Available records —
--------
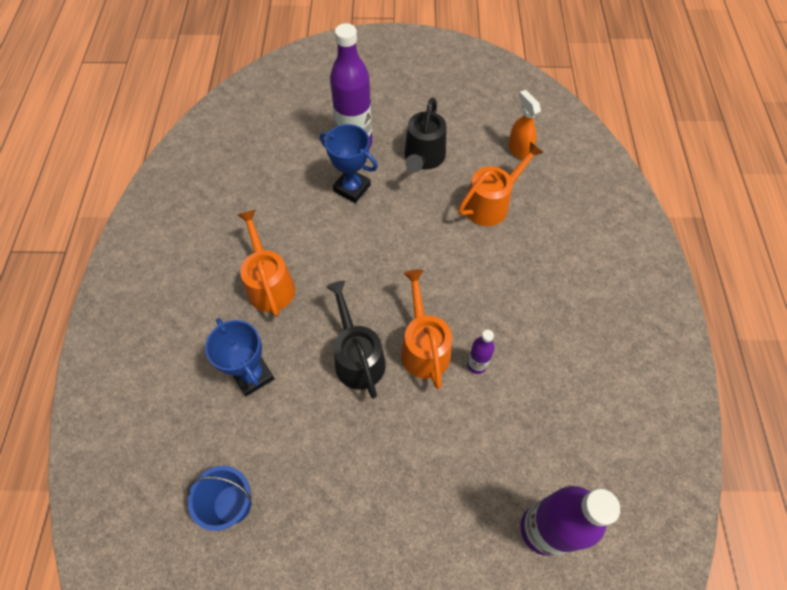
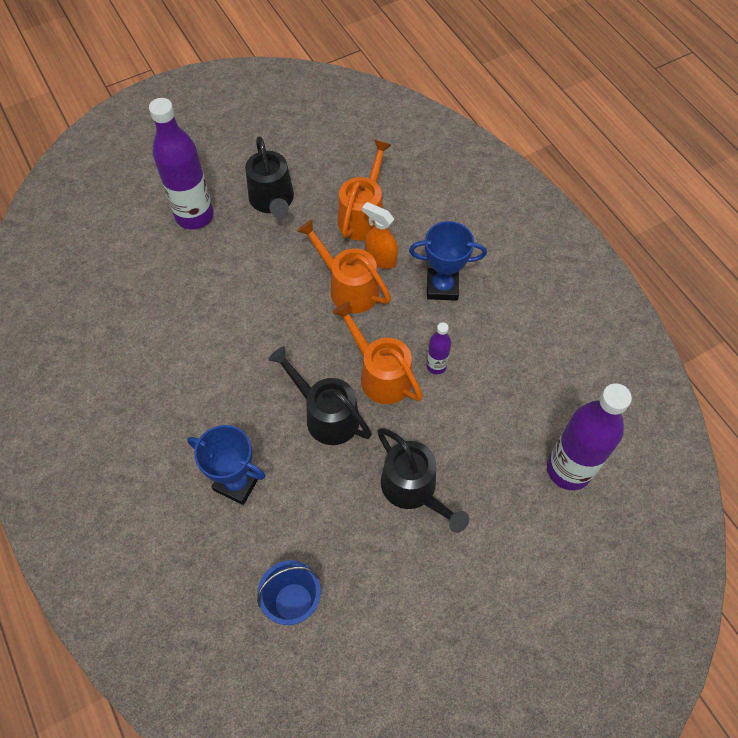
camera: 30 degrees left, 0 degrees up
(269, 283) = (197, 392): orange watering can -> orange watering can (348, 287)
(352, 188) = (220, 262): blue trophy -> blue trophy (442, 287)
(390, 465) = (414, 490): none -> black watering can
(519, 150) = (358, 152): orange spray bottle -> orange spray bottle (380, 259)

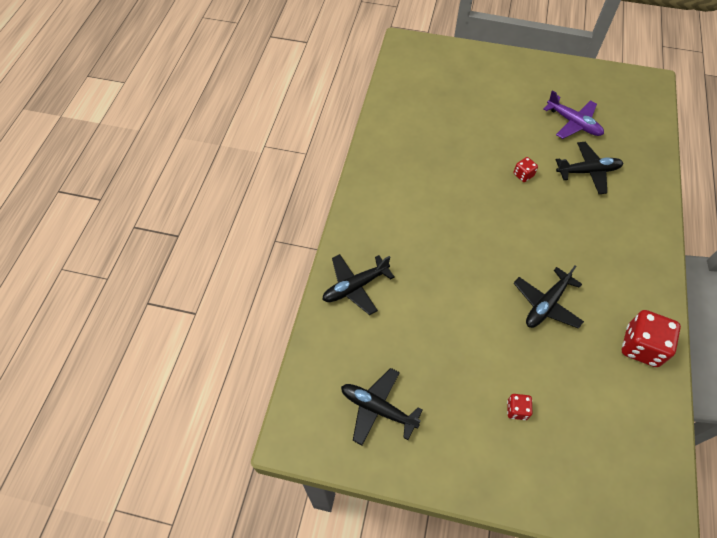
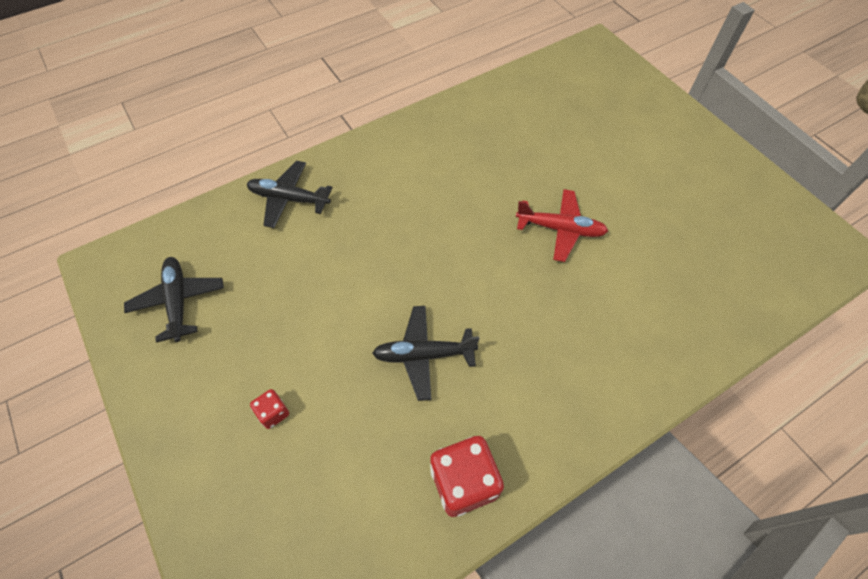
camera: 45 degrees right, 0 degrees up
(523, 175) = (560, 229): red dice -> red plane
(573, 123) = (683, 224): purple plane -> none
(588, 172) = (636, 279): black plane -> none

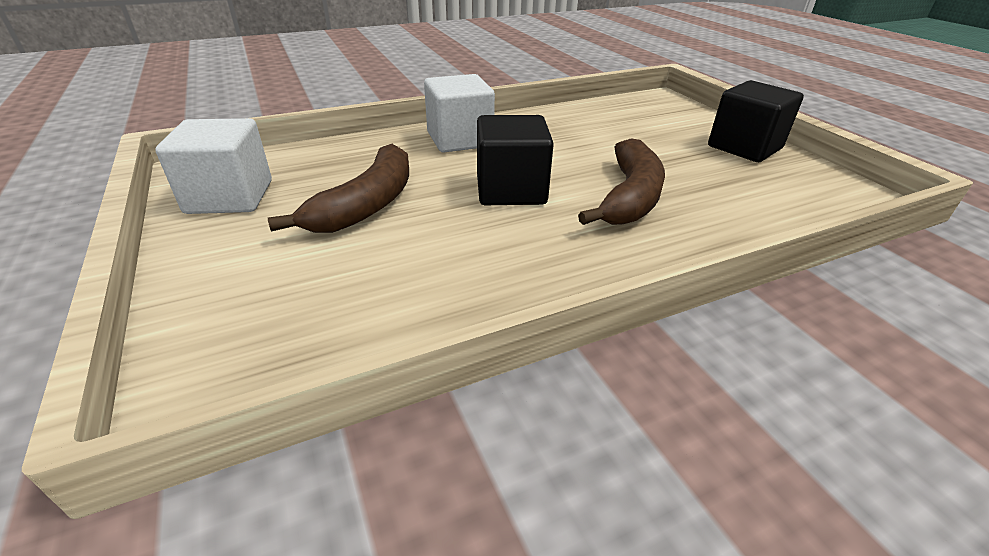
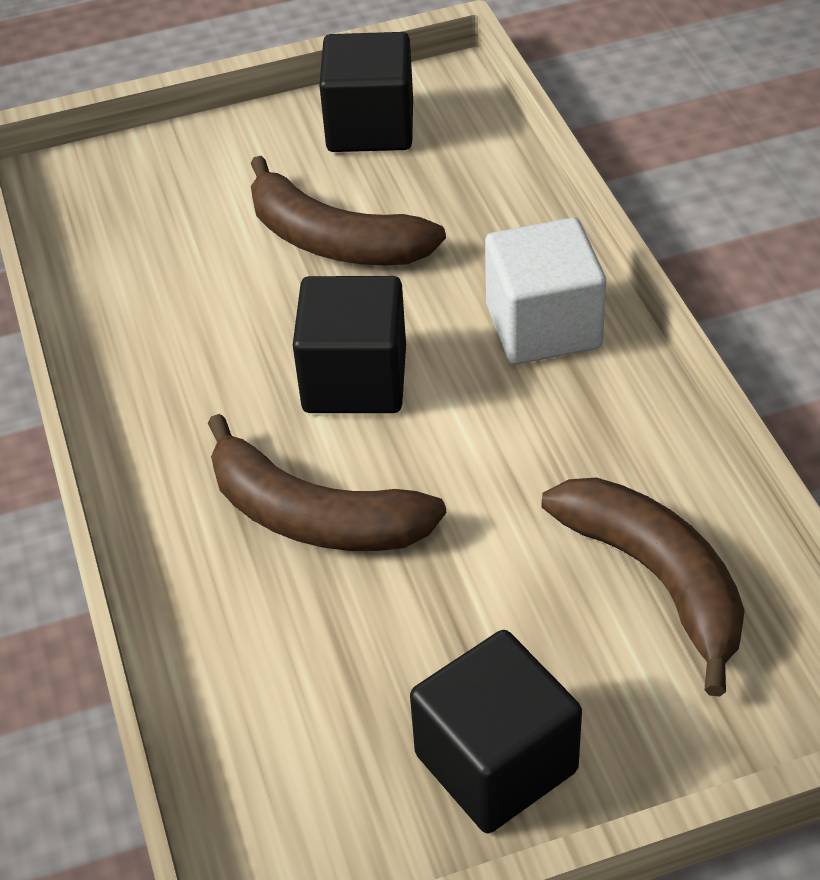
camera: 100 degrees right, 10 degrees up
(230, 197) = (370, 127): white cube -> black cube
(621, 118) = (657, 580): none -> brown banana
--------
Task statement — The pictures are not part of the copy. Retype everything else in the entries exactly.

Answer —
camera: 30 degrees left, 0 degrees up
(269, 283) = (197, 392): orange watering can -> orange watering can (348, 287)
(352, 188) = (220, 262): blue trophy -> blue trophy (442, 287)
(390, 465) = (414, 490): none -> black watering can
(519, 150) = (358, 152): orange spray bottle -> orange spray bottle (380, 259)

camera: 45 degrees right, 0 degrees up
(523, 175) = (560, 229): red dice -> red plane
(573, 123) = (683, 224): purple plane -> none
(588, 172) = (636, 279): black plane -> none

camera: 100 degrees right, 10 degrees up
(230, 197) = (370, 127): white cube -> black cube
(621, 118) = (657, 580): none -> brown banana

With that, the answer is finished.